What the exercise asks: Copy out every line of the data where the word "AGND" is found.

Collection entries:
....
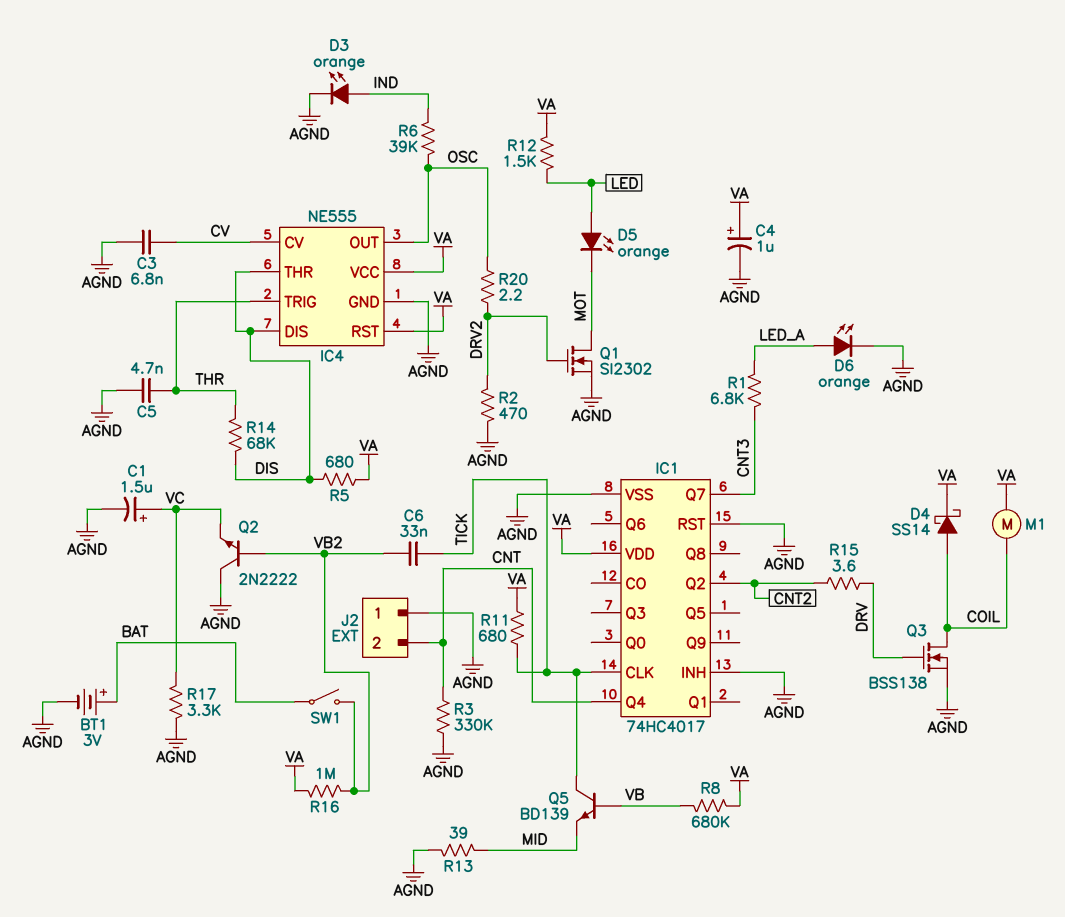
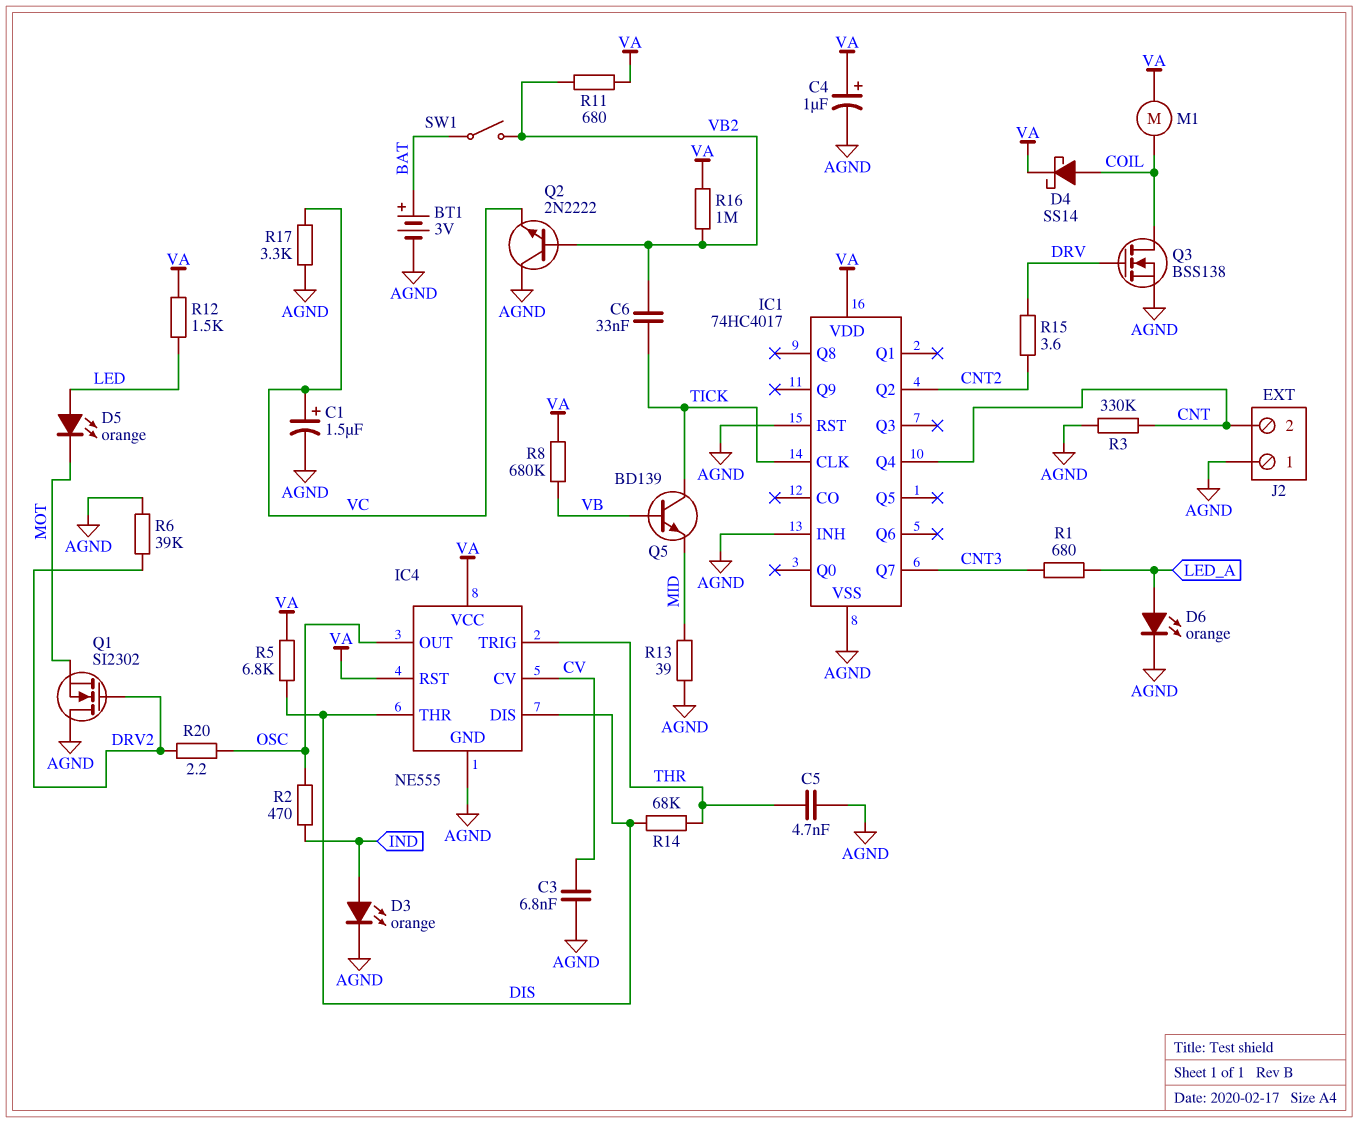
Q1: NMOS SI2302 (G DRV2, D MOT, S AGND) -> NMOS SI2302 (G DRV2, D AGND, S MOT)
R1: 6.8k (CNT3, LED_A) -> 680 (CNT3, LED_A)
R2: 470 (AGND, DRV2) -> 470 (IND, OSC)
R5: 680 (DIS, VA) -> 6.8k (DIS, VA)
R6: 39k (IND, OSC) -> 39k (AGND, DRV2)
R11: 680 (TICK, VA) -> 680 (VA, VB2)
....
Your solution:
Q1: NMOS SI2302 (G DRV2, D MOT, S AGND) -> NMOS SI2302 (G DRV2, D AGND, S MOT)
R2: 470 (AGND, DRV2) -> 470 (IND, OSC)
R6: 39k (IND, OSC) -> 39k (AGND, DRV2)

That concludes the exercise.